**WHAT THE TASK REQUIRES:** Copy exactly the stretch of data below from the line with "blue mushroom: 4 -> 7" through the line with "white strawberry: 5 -> 3", including both of those lines.

**PROVIDED RECORDS:**
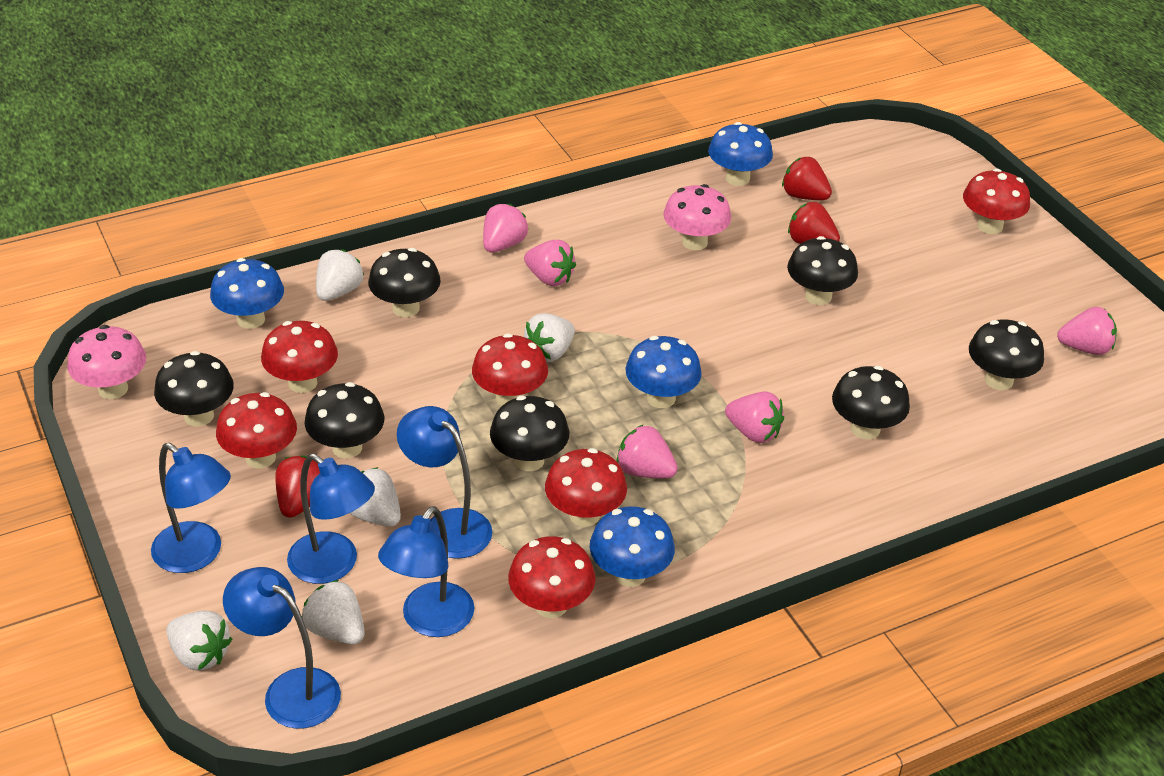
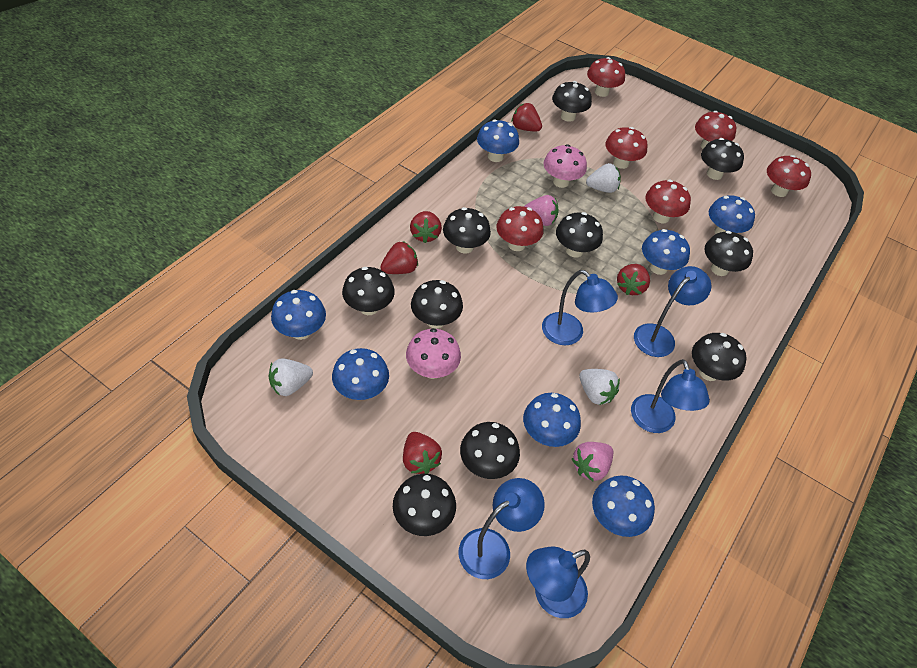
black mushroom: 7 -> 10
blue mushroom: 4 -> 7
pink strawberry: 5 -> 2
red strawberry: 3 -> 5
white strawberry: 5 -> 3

--

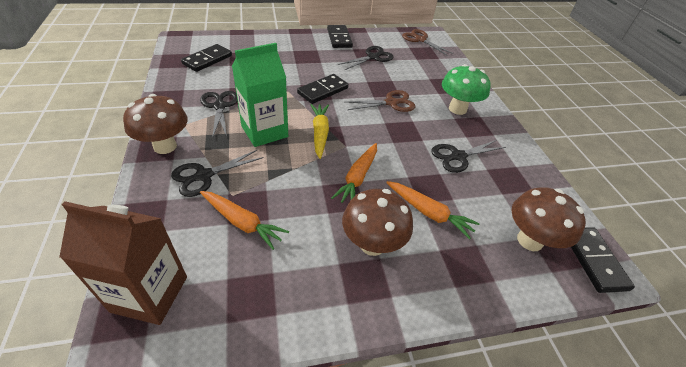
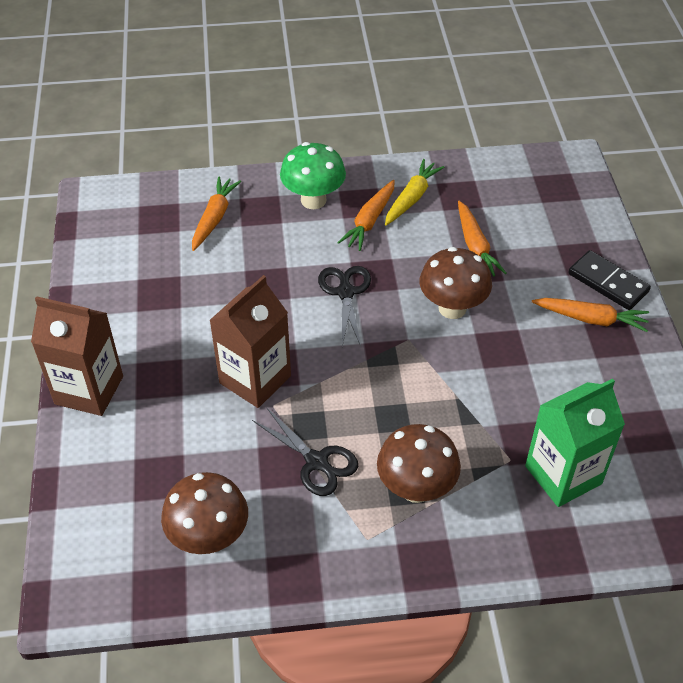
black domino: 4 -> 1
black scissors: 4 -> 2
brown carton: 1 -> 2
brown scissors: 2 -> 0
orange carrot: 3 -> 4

**ANSWER SECTION:**
blue mushroom: 4 -> 7
pink strawberry: 5 -> 2
red strawberry: 3 -> 5
white strawberry: 5 -> 3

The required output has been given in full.